### Exercise directions
Please retype the records below exactly as they appear, but leave out the pictures.

------

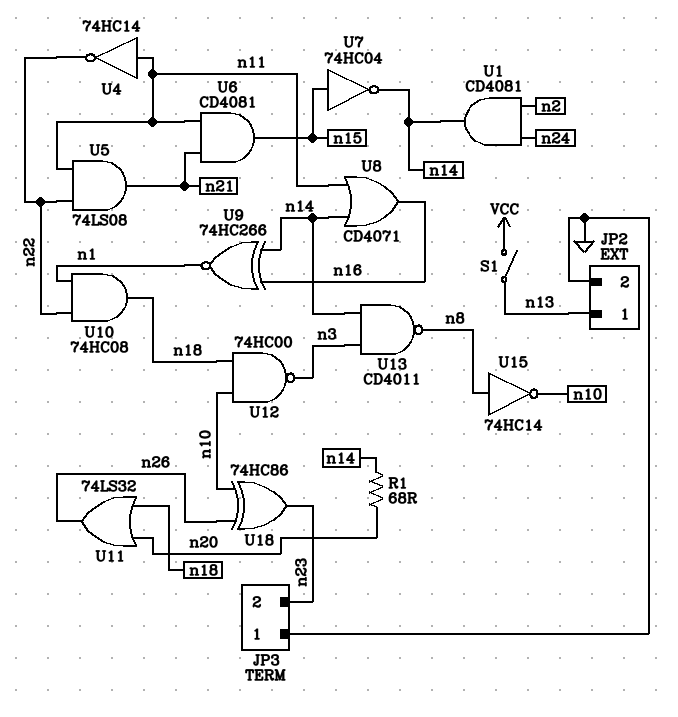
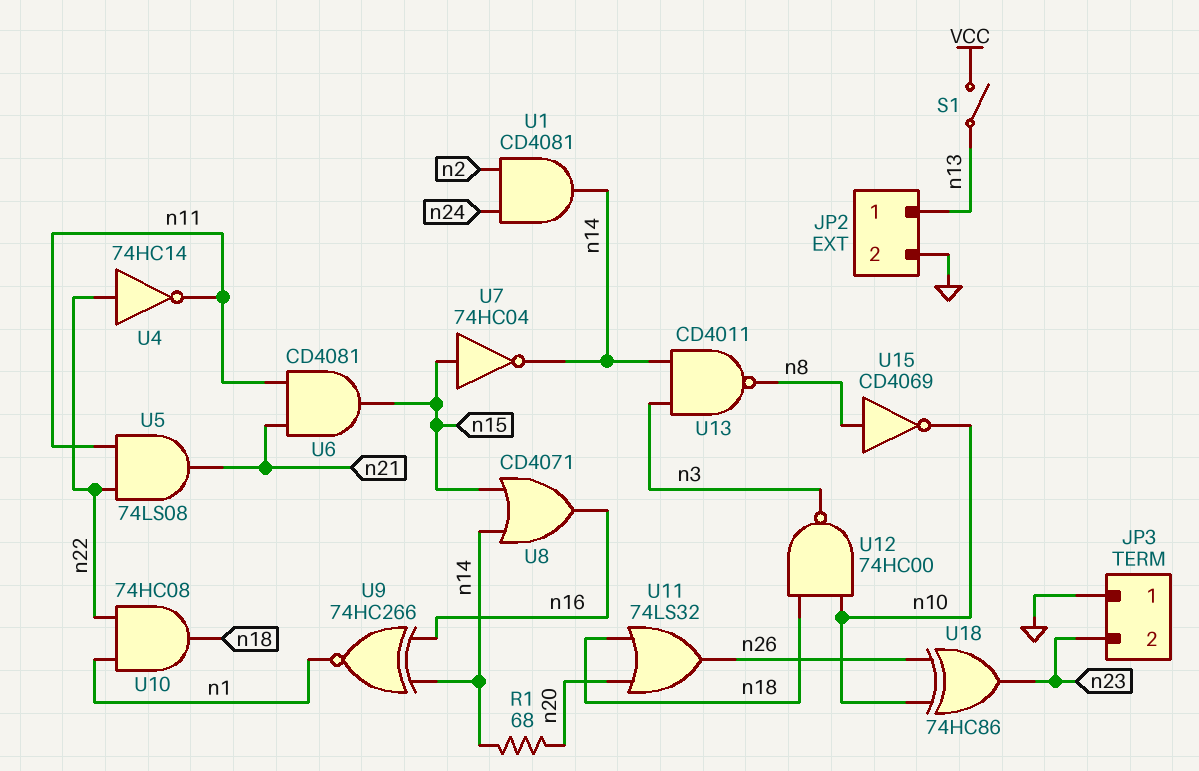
U4: NOT 74HC14 (in n11, out n22) -> NOT 74HC14 (in n22, out n11)
U8: OR CD4071 (in n11, in n14, out n16) -> OR CD4071 (in n14, in n15, out n16)
U15: NOT 74HC14 (in n8, out n10) -> NOT CD4069 (in n8, out n10)

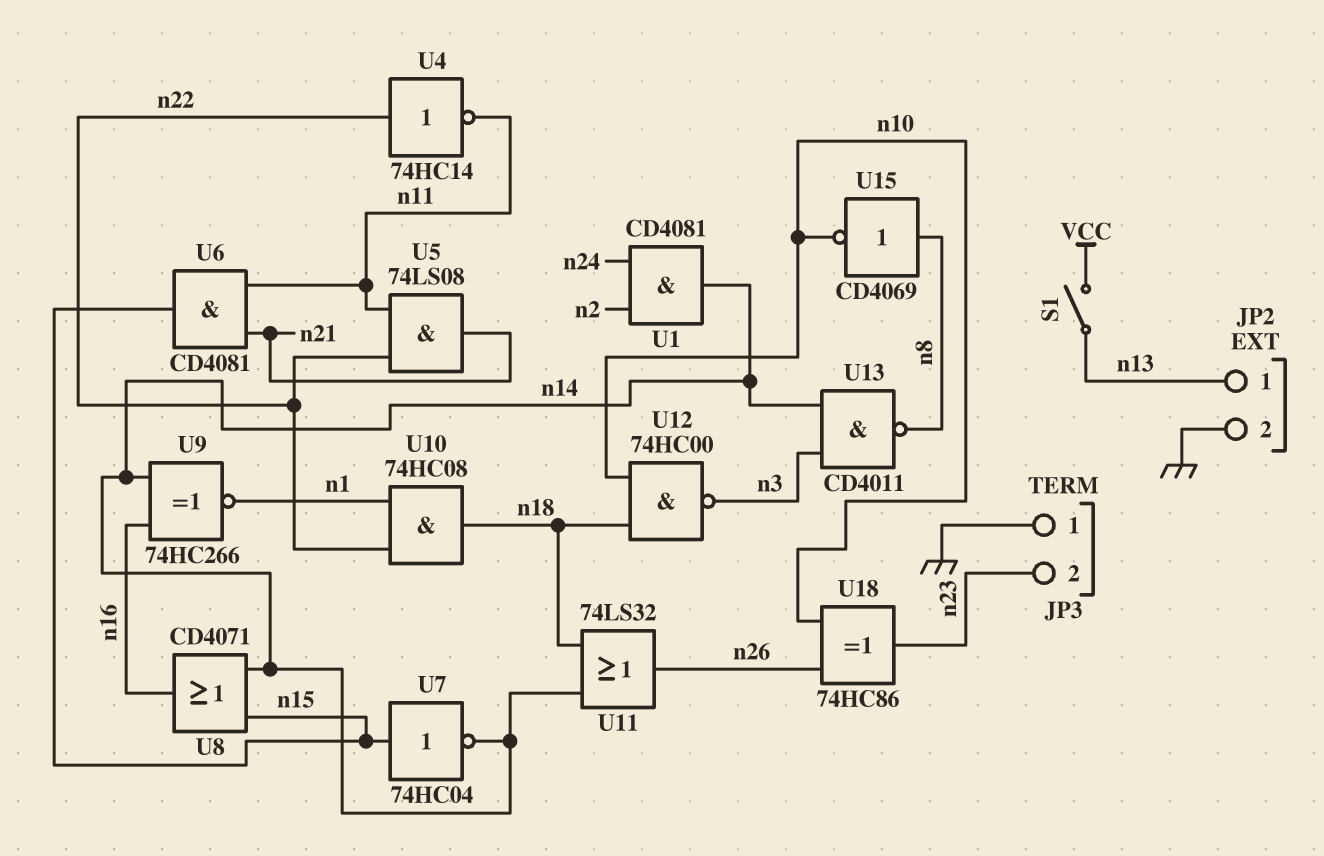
R1: 68 (n14, n20) -> none
U11: OR 74LS32 (in n18, in n20, out n26) -> OR 74LS32 (in n14, in n18, out n26)

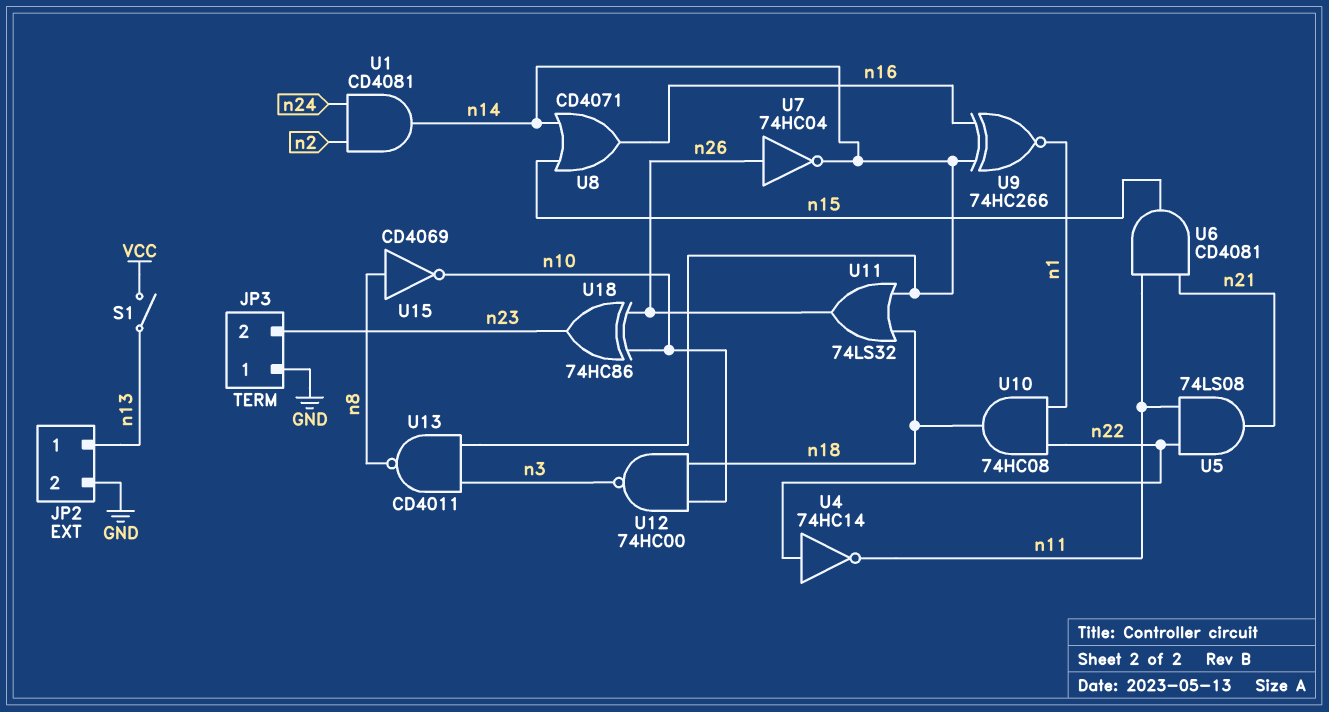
U7: NOT 74HC04 (in n15, out n14) -> NOT 74HC04 (in n26, out n14)

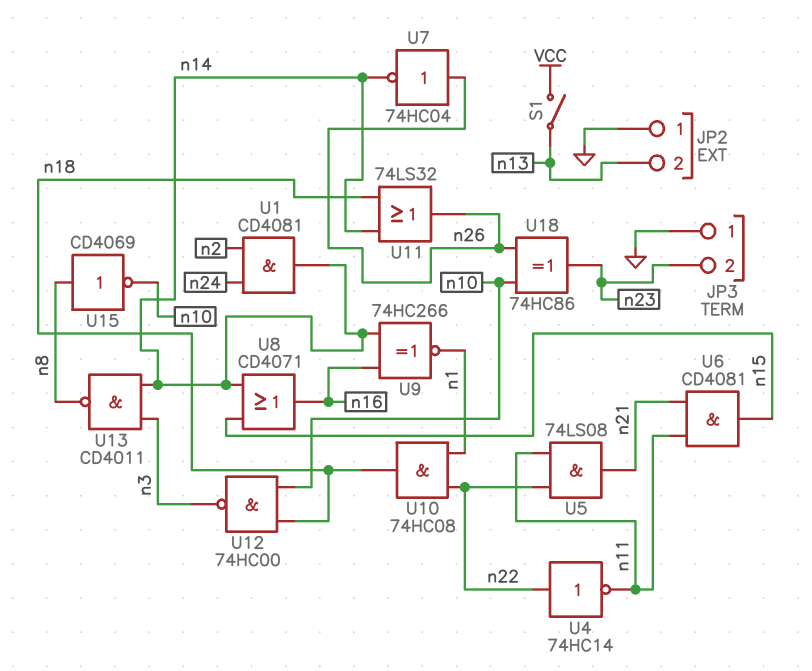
JP2 pin 1: n13 -> GND
JP2 pin 2: GND -> n13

------

### Exercise response
U4: NOT 74HC14 (in n11, out n22) -> NOT 74HC14 (in n22, out n11)
U8: OR CD4071 (in n11, in n14, out n16) -> OR CD4071 (in n14, in n15, out n16)
U15: NOT 74HC14 (in n8, out n10) -> NOT CD4069 (in n8, out n10)

R1: 68 (n14, n20) -> none
U11: OR 74LS32 (in n18, in n20, out n26) -> OR 74LS32 (in n14, in n18, out n26)

U7: NOT 74HC04 (in n15, out n14) -> NOT 74HC04 (in n26, out n14)

JP2 pin 1: n13 -> GND
JP2 pin 2: GND -> n13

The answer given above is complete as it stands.